- [EXERCISE BRIEF]:
Print, with no pictures, the exact lines that run from the one containing "febusemuk (grey) <298,388,339,426> -> none" through the last line of the material below, both ends included.

BEGIN

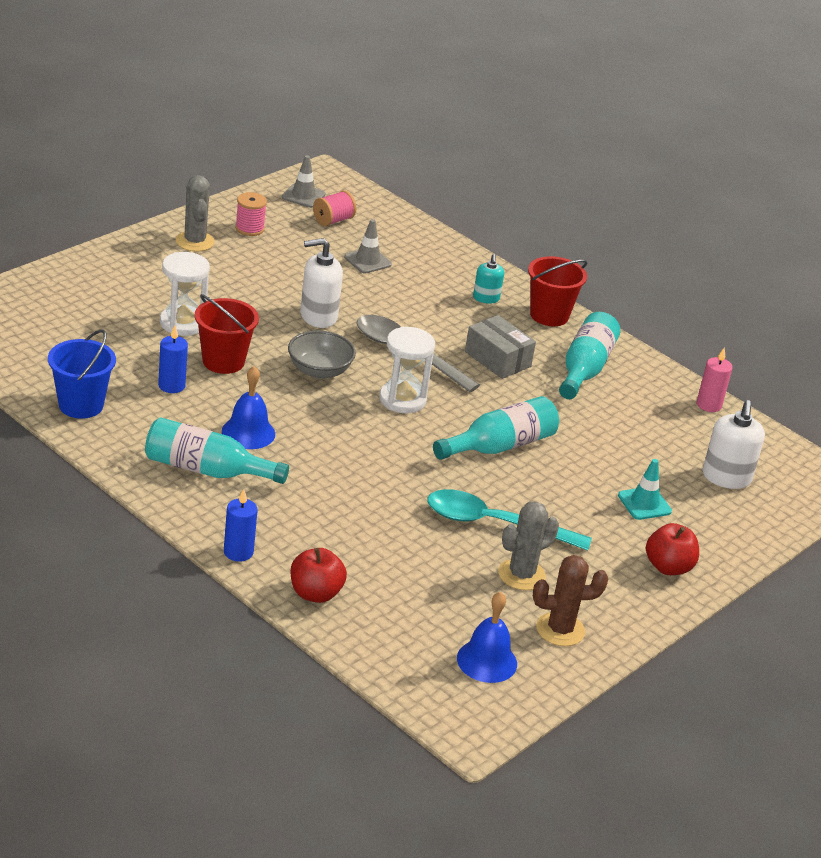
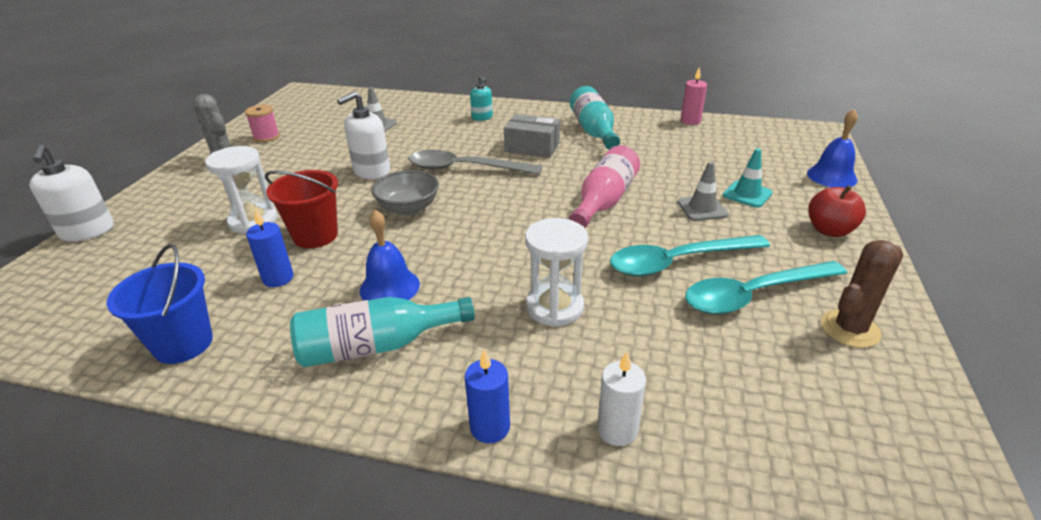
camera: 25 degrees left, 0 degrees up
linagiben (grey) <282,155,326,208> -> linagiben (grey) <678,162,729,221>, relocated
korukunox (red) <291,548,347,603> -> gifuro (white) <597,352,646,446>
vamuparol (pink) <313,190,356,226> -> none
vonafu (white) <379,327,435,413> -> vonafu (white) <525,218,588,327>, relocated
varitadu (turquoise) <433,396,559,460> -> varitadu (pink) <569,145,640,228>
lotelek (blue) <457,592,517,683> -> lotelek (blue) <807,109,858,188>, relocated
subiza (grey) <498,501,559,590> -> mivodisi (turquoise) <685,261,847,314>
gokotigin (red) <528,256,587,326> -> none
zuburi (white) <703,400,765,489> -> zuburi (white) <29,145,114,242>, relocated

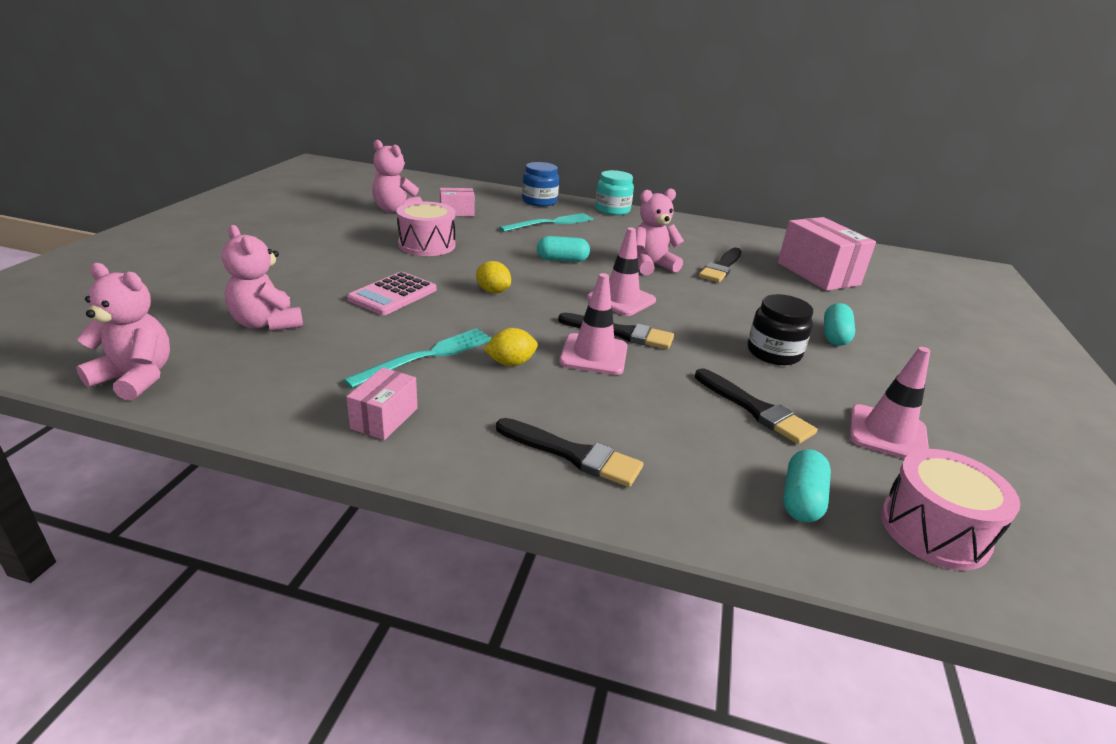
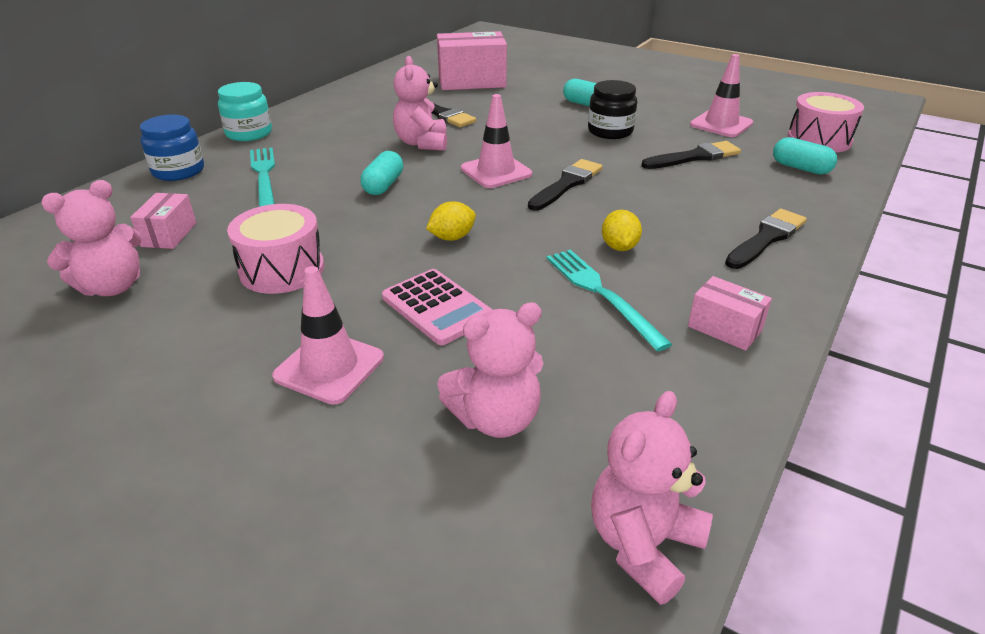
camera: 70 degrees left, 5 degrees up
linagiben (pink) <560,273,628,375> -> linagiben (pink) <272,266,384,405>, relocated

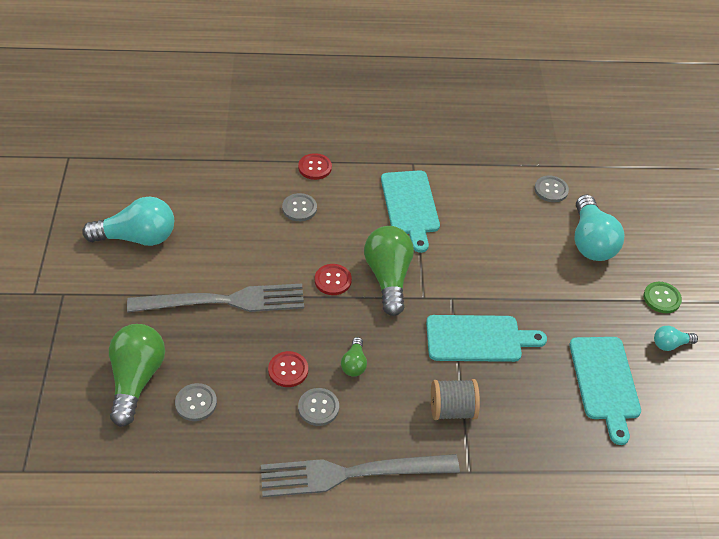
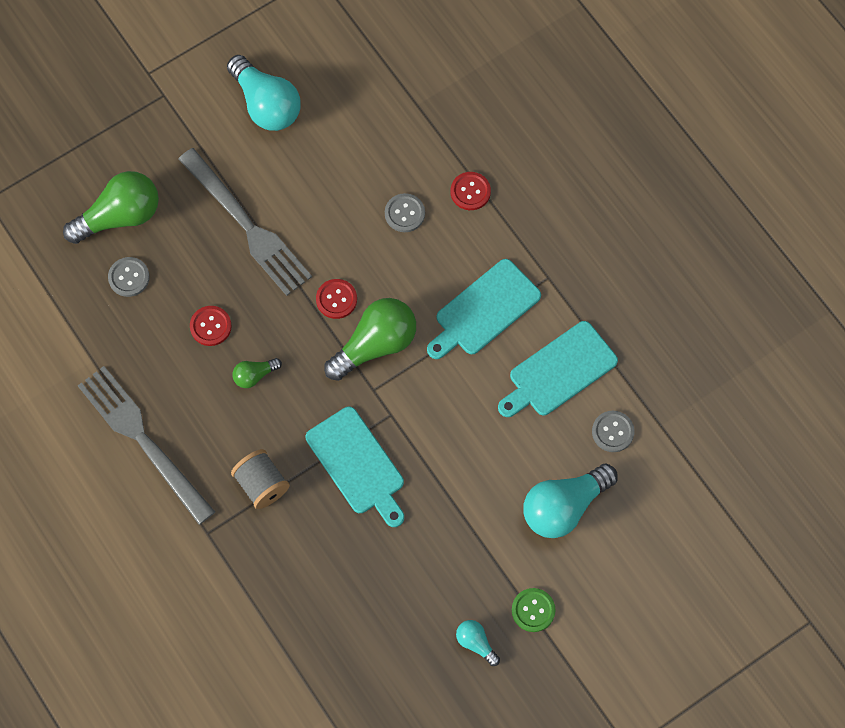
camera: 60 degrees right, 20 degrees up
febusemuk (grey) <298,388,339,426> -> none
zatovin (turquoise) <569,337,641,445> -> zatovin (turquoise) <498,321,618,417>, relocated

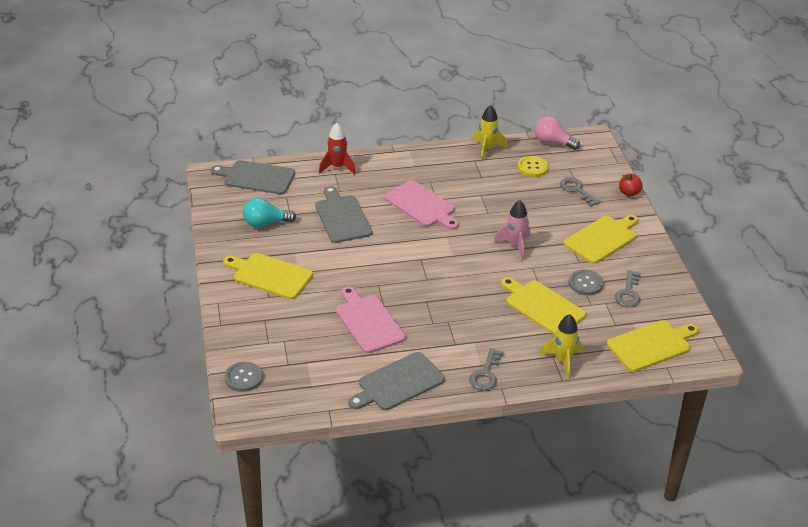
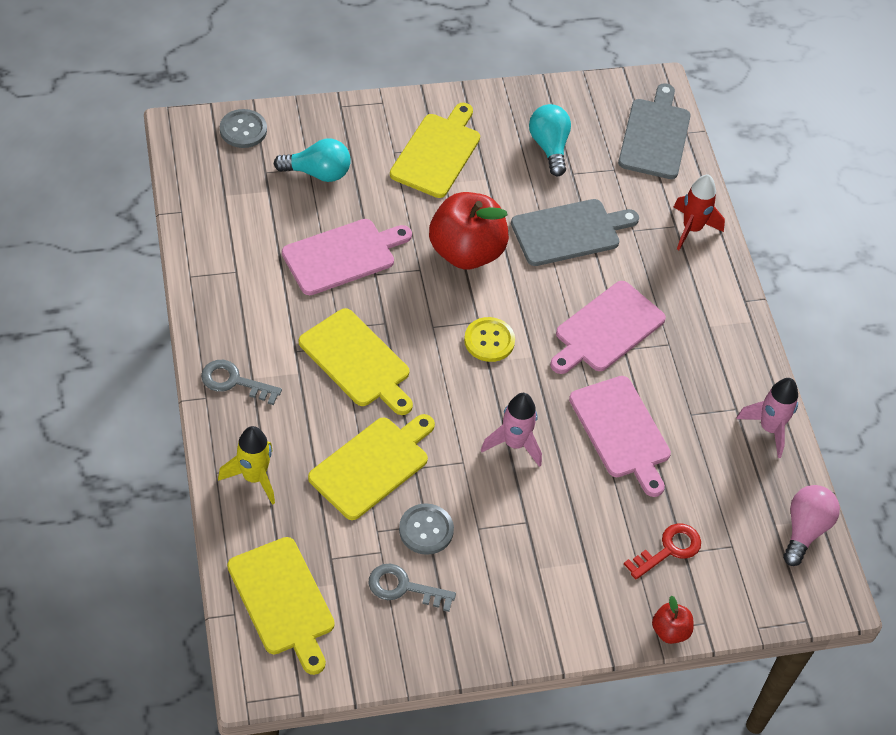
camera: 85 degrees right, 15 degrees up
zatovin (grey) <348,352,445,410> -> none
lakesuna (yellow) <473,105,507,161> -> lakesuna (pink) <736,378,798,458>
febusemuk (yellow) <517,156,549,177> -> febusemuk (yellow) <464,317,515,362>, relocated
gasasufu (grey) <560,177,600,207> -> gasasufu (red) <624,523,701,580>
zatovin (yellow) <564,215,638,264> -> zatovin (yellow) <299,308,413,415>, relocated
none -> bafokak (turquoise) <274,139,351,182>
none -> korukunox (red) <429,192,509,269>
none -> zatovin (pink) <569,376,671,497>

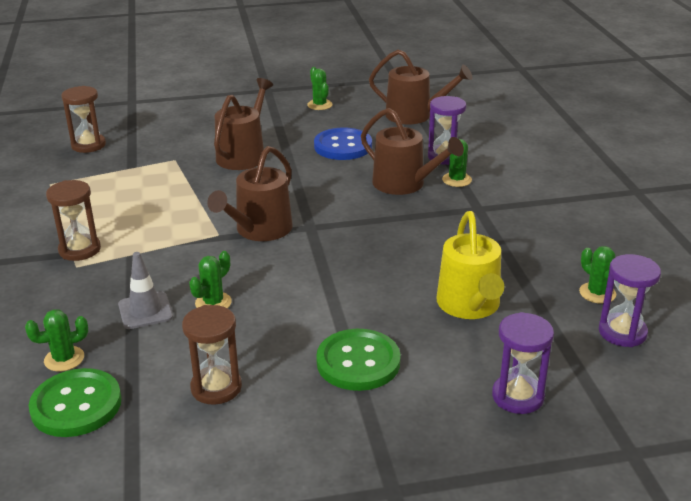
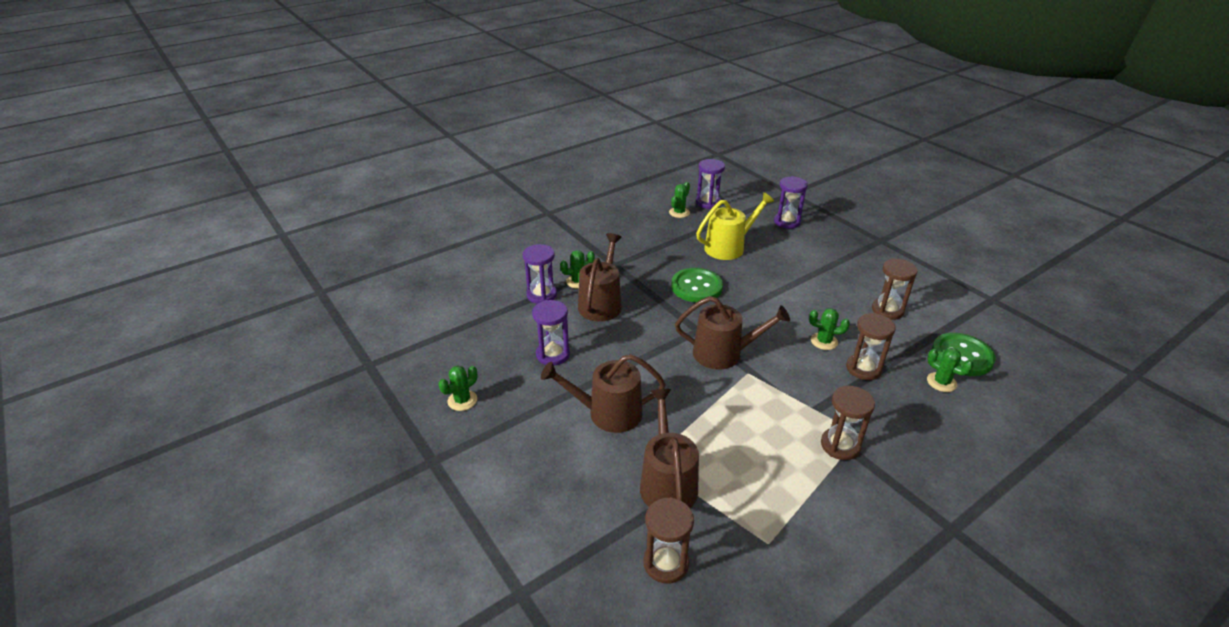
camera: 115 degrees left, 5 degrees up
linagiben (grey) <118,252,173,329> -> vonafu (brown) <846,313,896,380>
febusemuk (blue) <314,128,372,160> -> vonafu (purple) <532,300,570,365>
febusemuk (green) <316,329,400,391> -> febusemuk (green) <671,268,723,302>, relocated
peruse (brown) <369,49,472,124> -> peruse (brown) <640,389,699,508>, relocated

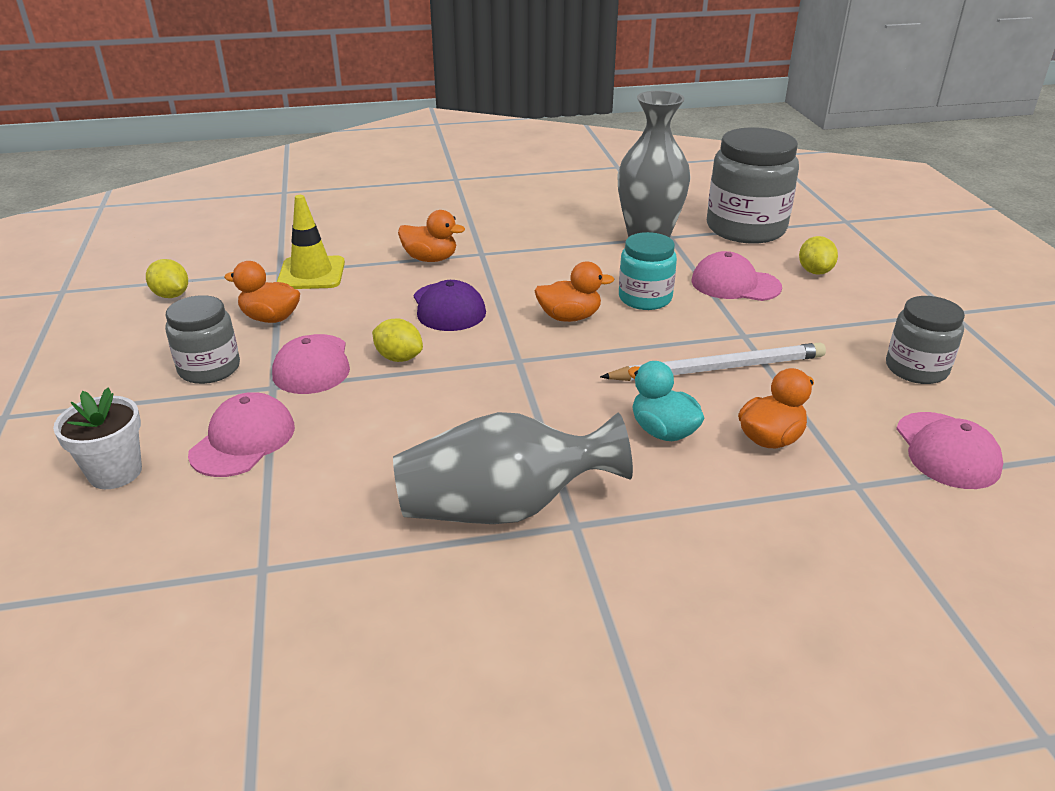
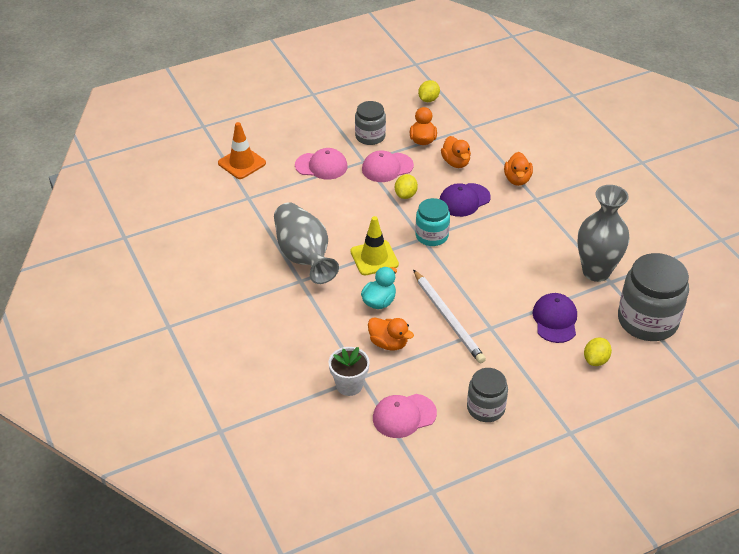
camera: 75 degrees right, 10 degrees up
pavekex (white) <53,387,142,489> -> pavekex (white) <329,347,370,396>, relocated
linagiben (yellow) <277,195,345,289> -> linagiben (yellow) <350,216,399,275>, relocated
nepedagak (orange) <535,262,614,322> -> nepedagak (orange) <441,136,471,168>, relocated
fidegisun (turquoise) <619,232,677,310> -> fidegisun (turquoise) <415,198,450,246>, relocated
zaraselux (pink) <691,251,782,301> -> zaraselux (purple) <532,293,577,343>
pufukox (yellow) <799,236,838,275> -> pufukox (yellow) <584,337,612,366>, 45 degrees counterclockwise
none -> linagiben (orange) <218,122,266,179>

END

- [ANSWER AREA]:
febusemuk (grey) <298,388,339,426> -> none
zatovin (turquoise) <569,337,641,445> -> zatovin (turquoise) <498,321,618,417>, relocated

camera: 85 degrees right, 15 degrees up
zatovin (grey) <348,352,445,410> -> none
lakesuna (yellow) <473,105,507,161> -> lakesuna (pink) <736,378,798,458>
febusemuk (yellow) <517,156,549,177> -> febusemuk (yellow) <464,317,515,362>, relocated
gasasufu (grey) <560,177,600,207> -> gasasufu (red) <624,523,701,580>
zatovin (yellow) <564,215,638,264> -> zatovin (yellow) <299,308,413,415>, relocated
none -> bafokak (turquoise) <274,139,351,182>
none -> korukunox (red) <429,192,509,269>
none -> zatovin (pink) <569,376,671,497>

camera: 115 degrees left, 5 degrees up
linagiben (grey) <118,252,173,329> -> vonafu (brown) <846,313,896,380>
febusemuk (blue) <314,128,372,160> -> vonafu (purple) <532,300,570,365>
febusemuk (green) <316,329,400,391> -> febusemuk (green) <671,268,723,302>, relocated
peruse (brown) <369,49,472,124> -> peruse (brown) <640,389,699,508>, relocated

camera: 75 degrees right, 10 degrees up
pavekex (white) <53,387,142,489> -> pavekex (white) <329,347,370,396>, relocated
linagiben (yellow) <277,195,345,289> -> linagiben (yellow) <350,216,399,275>, relocated
nepedagak (orange) <535,262,614,322> -> nepedagak (orange) <441,136,471,168>, relocated
fidegisun (turquoise) <619,232,677,310> -> fidegisun (turquoise) <415,198,450,246>, relocated
zaraselux (pink) <691,251,782,301> -> zaraselux (purple) <532,293,577,343>
pufukox (yellow) <799,236,838,275> -> pufukox (yellow) <584,337,612,366>, 45 degrees counterclockwise
none -> linagiben (orange) <218,122,266,179>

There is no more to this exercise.